◆ YOUR OBJECTIVE ◆
Copy the entries below exactly; any picture among them should be left out.

◆ DATA RECORDS ◆
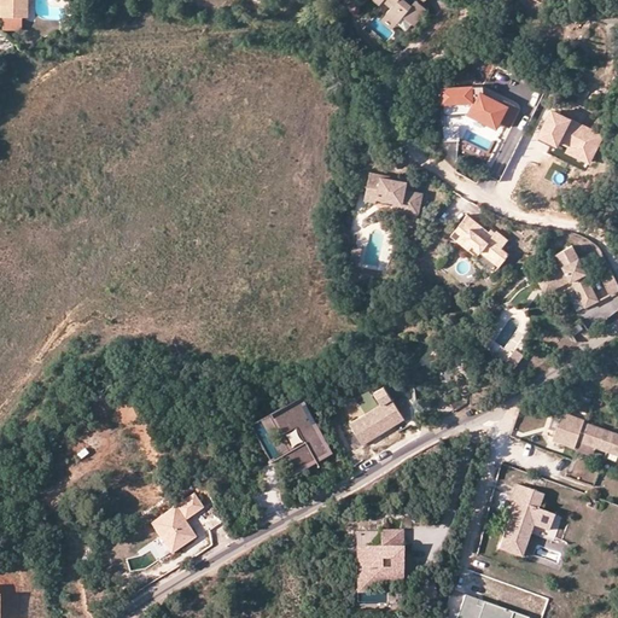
[(0,0),(0,11),(19,11),(28,11),(28,0),(0,0)]
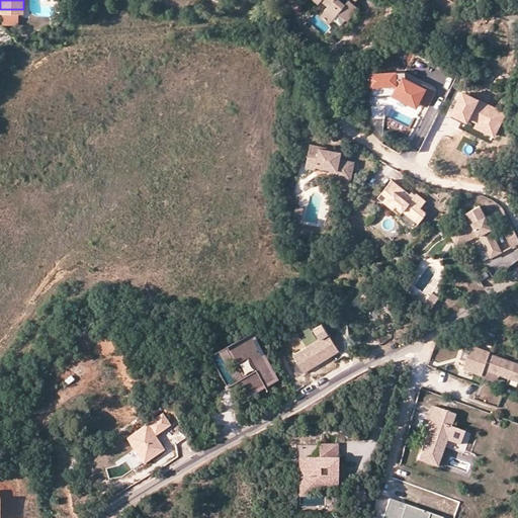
[(328,0),(332,2),(325,12),(338,22),(342,15),(350,21),(361,8),(352,1),(346,8),(337,0),(336,0),(313,0),(320,5),(323,0),(328,0)]
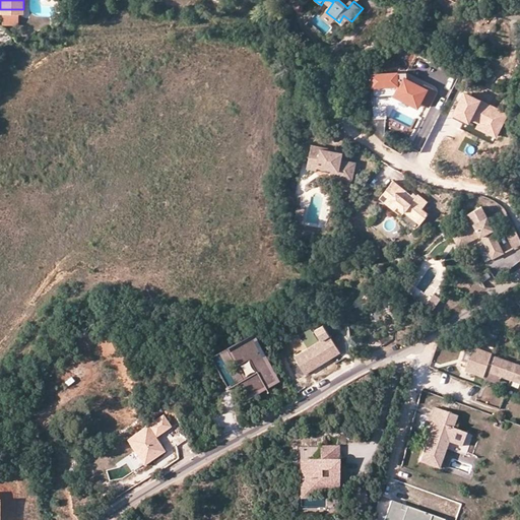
[(16,21),(16,9),(0,9),(0,20),(16,21)]
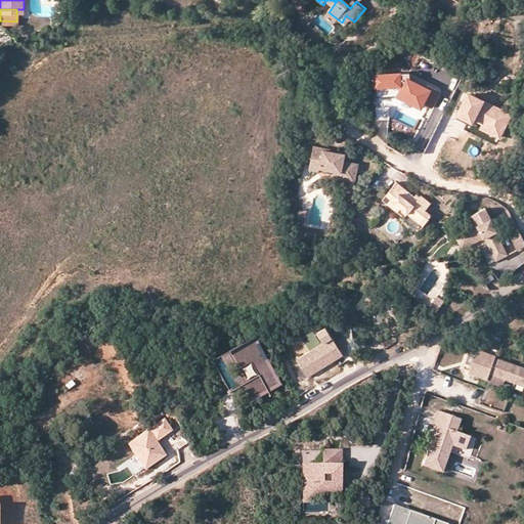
[(342,23),(329,13),(324,18),(337,28),(342,23)]
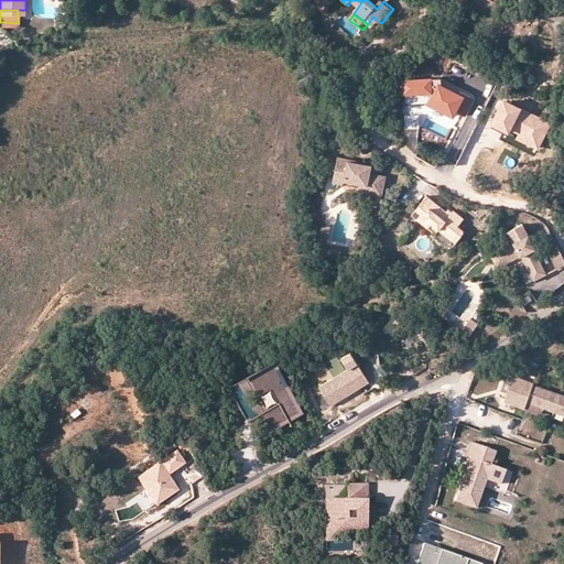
[(461,87),(458,90),(442,82),(442,74),(415,75),(415,77),(405,77),(405,99),(429,99),(454,111),(456,107),(464,111),(472,97),(472,96),(470,93),(461,87)]
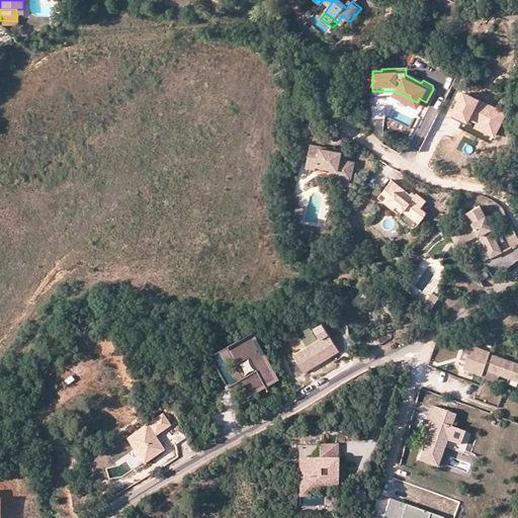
[(506,113),(462,90),(450,114),(467,122),(468,119),(476,123),(473,127),(494,138),(506,113)]
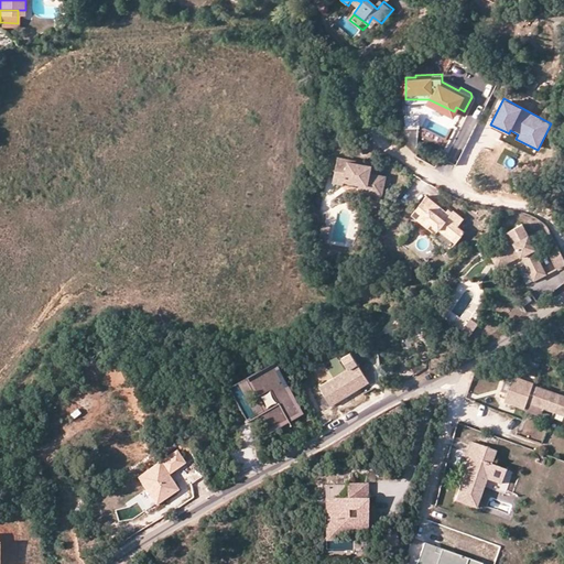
[(371,174),(373,165),(339,158),(334,182),(345,185),(346,182),(365,186),(364,192),(383,196),(387,177),(371,174)]
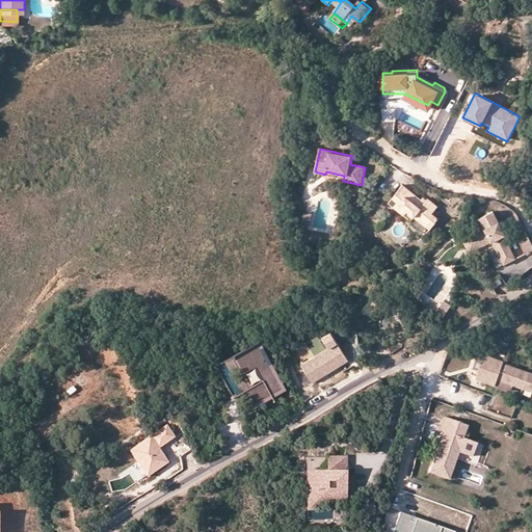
[(433,217),(439,210),(426,201),(424,204),(402,187),(390,205),(410,220),(413,218),(430,232),(439,221),(433,217)]
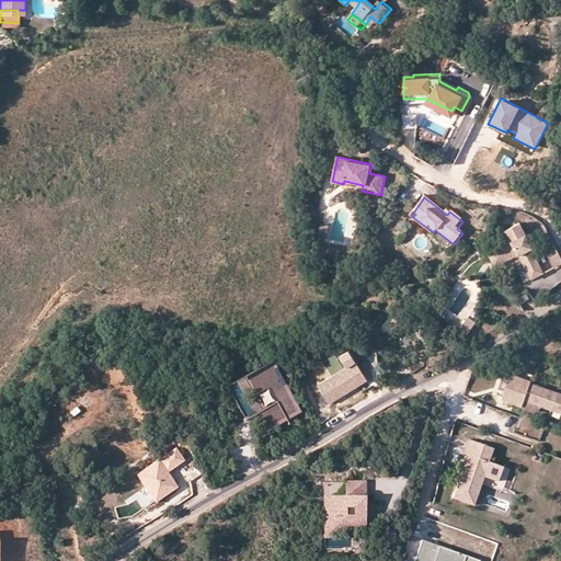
[(504,231),(510,242),(494,251),(502,263),(517,255),(531,281),(544,274),(533,253),(529,249),(531,248),(525,235),(518,224),(504,231)]
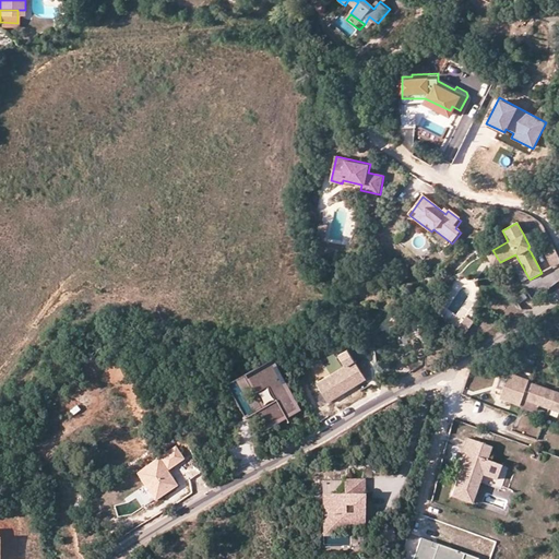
[(558,262),(558,257),(554,245),(545,250),(552,265),(558,262)]
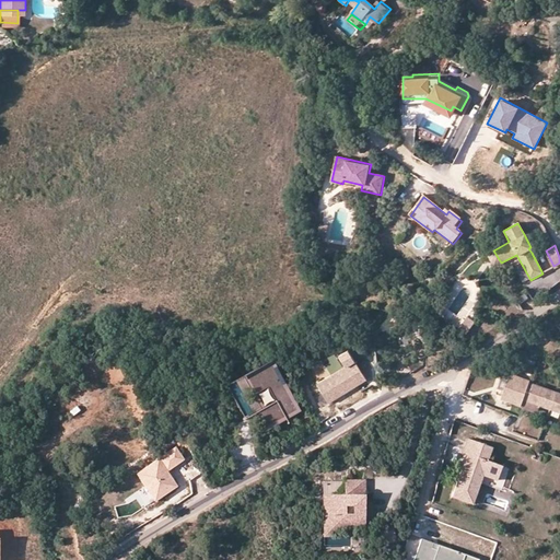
[(501,263),(493,251),(487,254),(493,267),(501,263)]
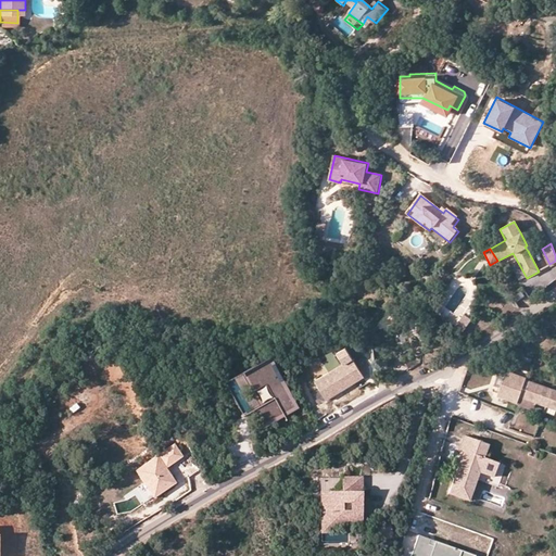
[(514,294),(517,300),(526,295),(522,290),(514,294)]
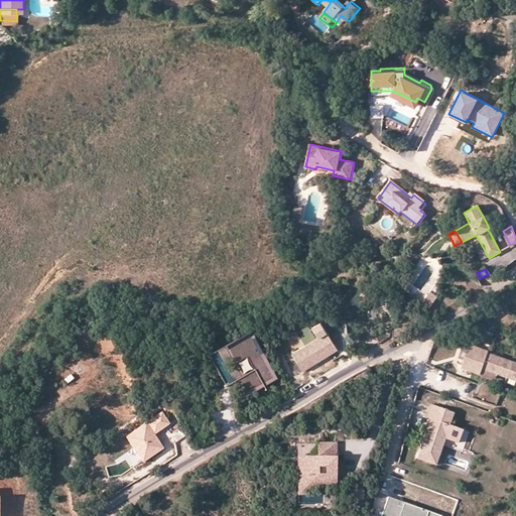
[(429,289),(422,300),(430,305),(437,294),(429,289)]
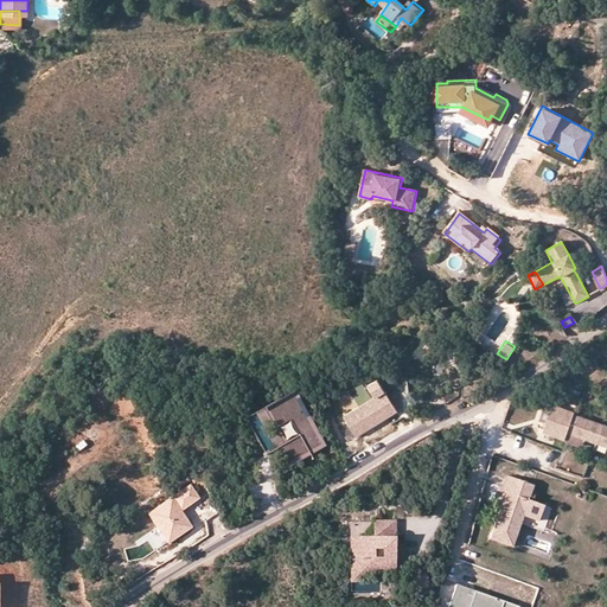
[(389,391),(394,403),(401,400),(397,389),(389,391)]
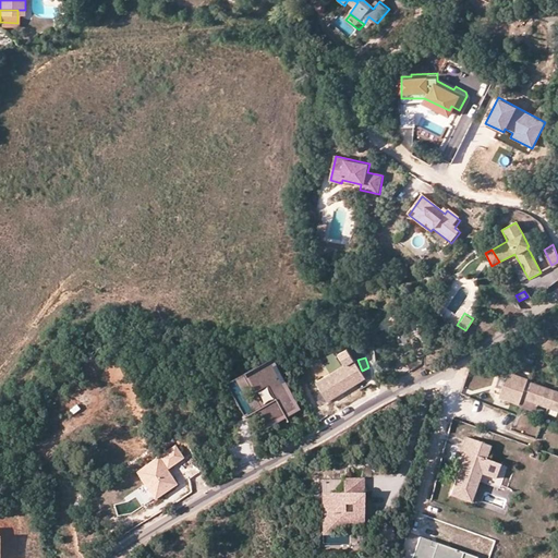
[(365,378),(354,359),(316,380),(327,400),(365,378)]
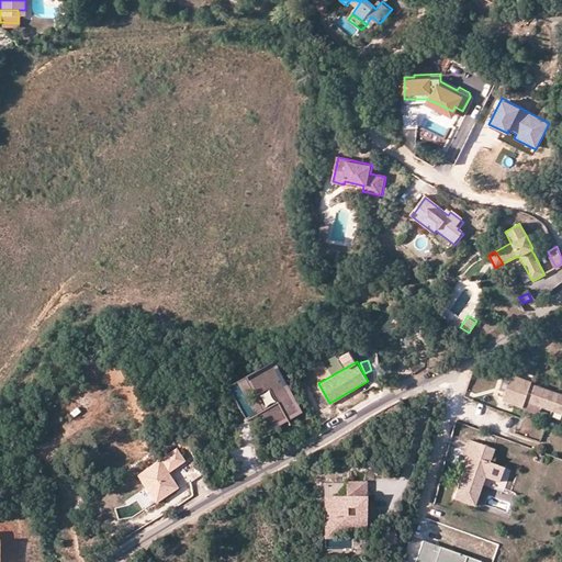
[(247,375),(255,393),(267,389),(272,403),(260,407),(267,425),(293,414),(272,366),(247,375)]
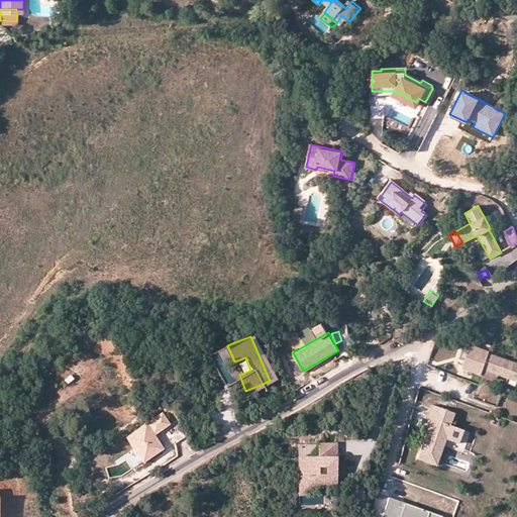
[(468,370),(485,376),(487,371),(492,357),(493,355),(493,354),(476,347),(468,370)]
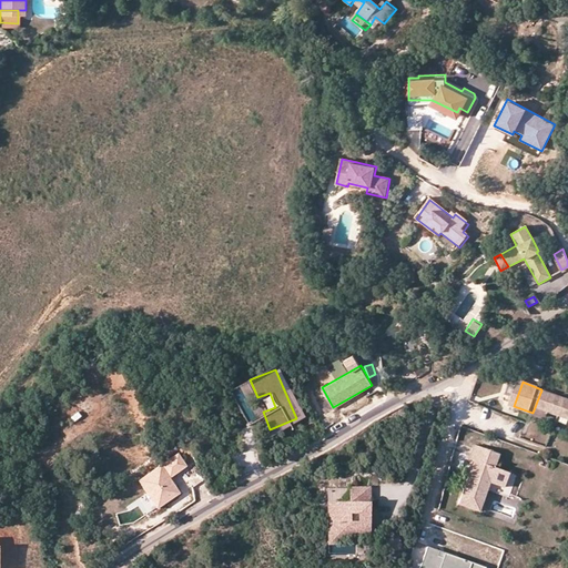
[(535,407),(561,416),(567,401),(541,391),(540,393),(535,407)]
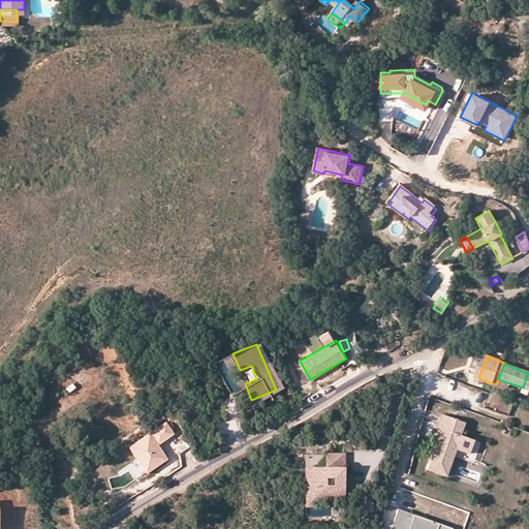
[(242,404),(251,400),(244,380),(234,384),(242,404)]
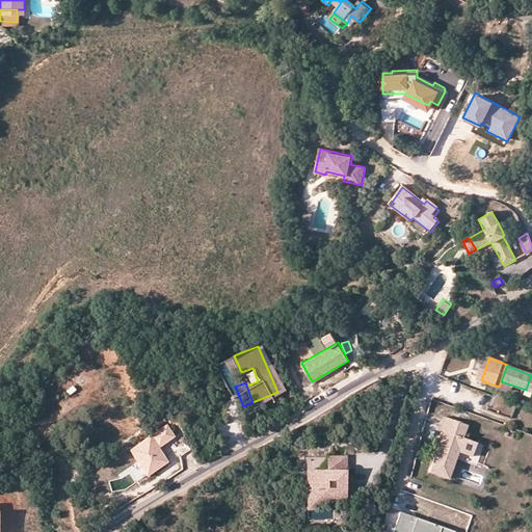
[(473,456),(478,444),(466,439),(470,427),(446,418),(441,431),(446,433),(430,471),(450,478),(460,451),(473,456)]
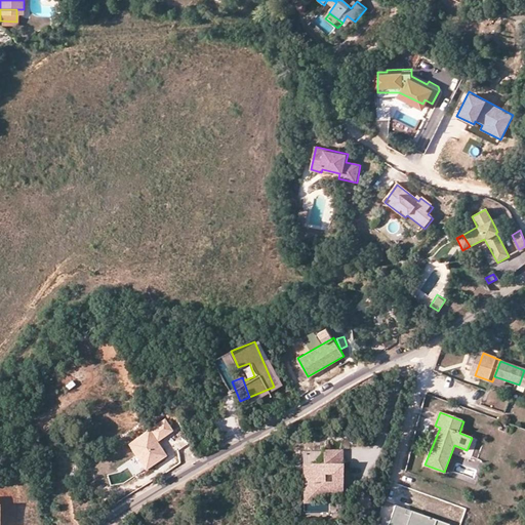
[(157,441),(172,431),(164,418),(128,444),(146,470),(166,455),(157,441)]
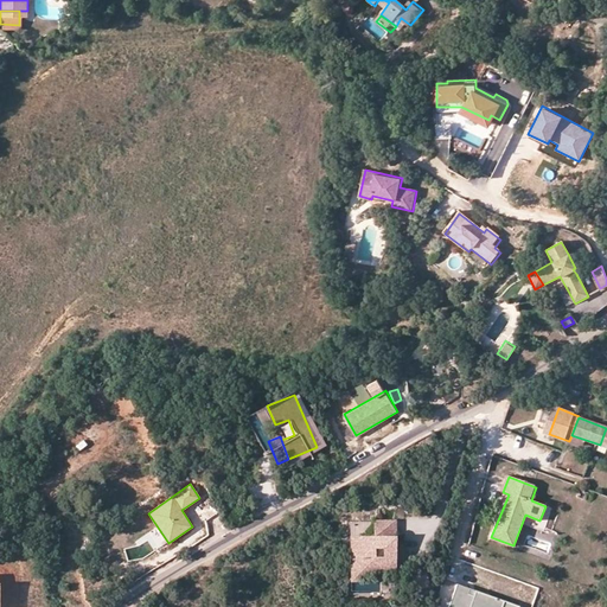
[(350,579),(394,579),(394,518),(374,518),(374,534),(350,534),(350,579)]
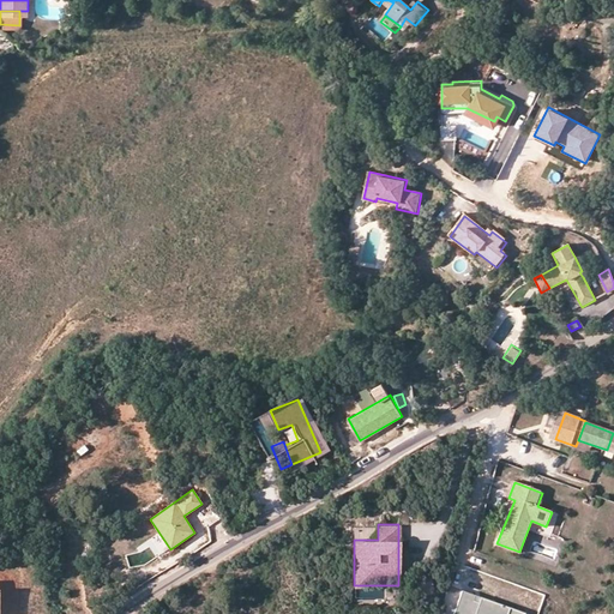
[(523,613),(524,612),(481,596),(479,602),(474,600),(475,595),(462,590),(452,613),(474,613),(475,613),(476,613),(523,613)]
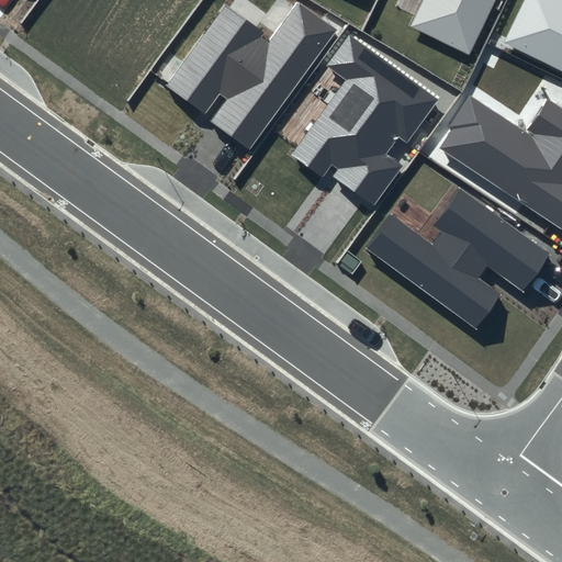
[(424,0),(411,26),(469,54),(494,0),(424,0)]
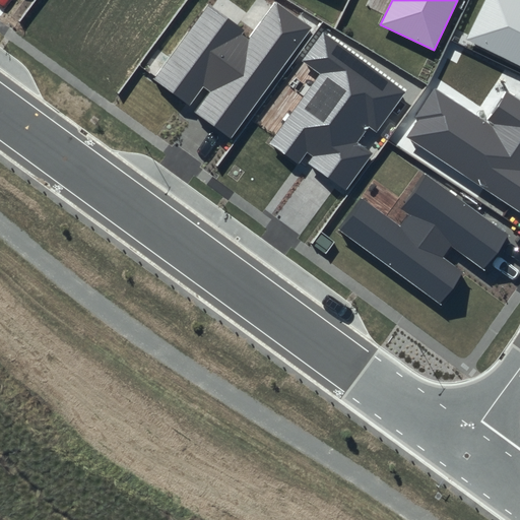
[(519,0),(485,0),(467,40),(519,65),(519,0)]
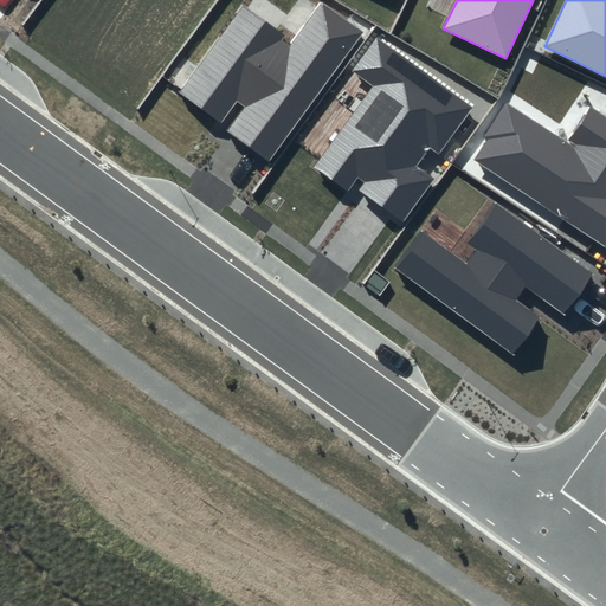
[(363,32),(320,1),(291,42),(242,6),(179,92),(221,122),(237,101),(245,107),(229,130),(270,160),(363,32)]
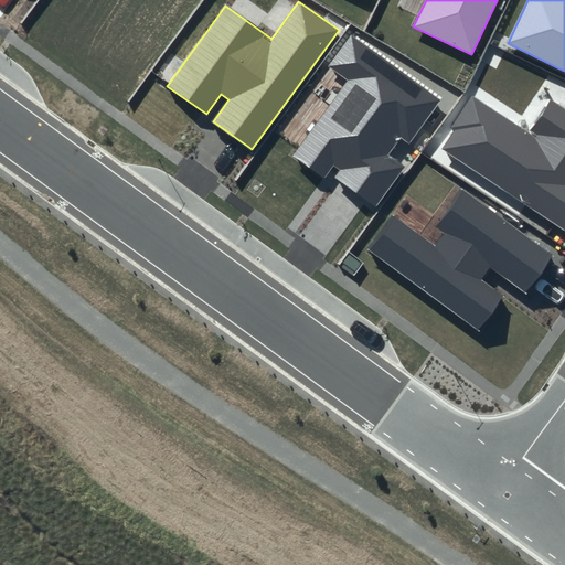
[(440,99),(351,35),(328,66),(348,81),(292,157),(326,180),(334,167),(339,170),(333,179),(375,209),(405,168),(388,156),(401,137),(409,144),(440,99)]
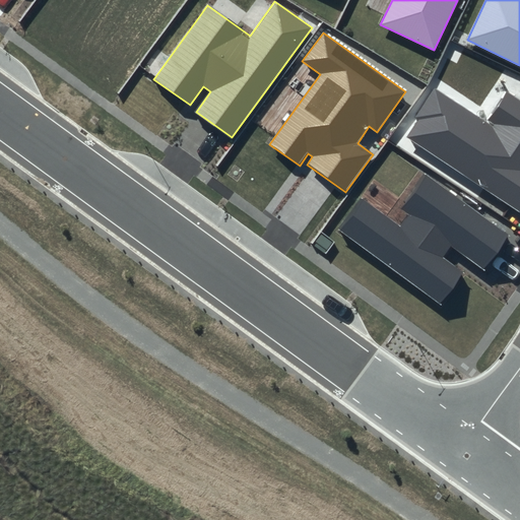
[(519,100),(507,91),(485,122),(436,89),(404,136),(519,212),(519,100)]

◆ EXERCISE RESPONSE ◆
[(0,0),(0,11),(19,11),(28,11),(28,0),(0,0)]
[(328,0),(332,2),(325,12),(338,22),(342,15),(350,21),(361,8),(352,1),(346,8),(337,0),(336,0),(313,0),(320,5),(323,0),(328,0)]
[(16,21),(16,9),(0,9),(0,20),(16,21)]
[(342,23),(329,13),(324,18),(337,28),(342,23)]
[(461,87),(458,90),(442,82),(442,74),(415,75),(415,77),(405,77),(405,99),(429,99),(454,111),(456,107),(464,111),(472,97),(472,96),(470,93),(461,87)]
[(506,113),(462,90),(450,114),(467,122),(468,119),(476,123),(473,127),(494,138),(506,113)]
[(371,174),(373,165),(339,158),(334,182),(345,185),(346,182),(365,186),(364,192),(383,196),(387,177),(371,174)]
[(433,217),(439,210),(426,201),(424,204),(402,187),(390,205),(410,220),(413,218),(430,232),(439,221),(433,217)]
[(504,231),(510,242),(494,251),(502,263),(517,255),(531,281),(544,274),(533,253),(529,249),(531,248),(525,235),(518,224),(504,231)]
[(558,262),(558,257),(554,245),(545,250),(552,265),(558,262)]
[(501,263),(493,251),(487,254),(493,267),(501,263)]
[(514,294),(517,300),(526,295),(522,290),(514,294)]
[(429,289),(422,300),(430,305),(437,294),(429,289)]
[(389,391),(394,403),(401,400),(397,389),(389,391)]
[(365,378),(354,359),(316,380),(327,400),(365,378)]
[(247,375),(255,393),(267,389),(272,403),(260,407),(267,425),(293,414),(272,366),(247,375)]
[(468,370),(485,376),(487,371),(492,357),(493,355),(493,354),(476,347),(468,370)]
[(535,407),(561,416),(567,401),(541,391),(540,393),(535,407)]
[(242,404),(251,400),(244,380),(234,384),(242,404)]
[(473,456),(478,444),(466,439),(470,427),(446,418),(441,431),(446,433),(430,471),(450,478),(460,451),(473,456)]
[(157,441),(172,431),(164,418),(128,444),(146,470),(166,455),(157,441)]
[(350,579),(394,579),(394,518),(374,518),(374,534),(350,534),(350,579)]
[(523,613),(524,612),(481,596),(479,602),(474,600),(475,595),(462,590),(452,613),(474,613),(475,613),(476,613),(523,613)]
[(424,0),(411,26),(469,54),(494,0),(424,0)]
[(519,0),(485,0),(467,40),(519,65),(519,0)]
[(363,32),(320,1),(291,42),(242,6),(179,92),(221,122),(237,101),(245,107),(229,130),(270,160),(363,32)]
[(440,99),(351,35),(328,66),(348,81),(292,157),(326,180),(334,167),(339,170),(333,179),(375,209),(405,168),(388,156),(401,137),(409,144),(440,99)]
[(519,100),(507,91),(485,122),(436,89),(404,136),(519,212),(519,100)]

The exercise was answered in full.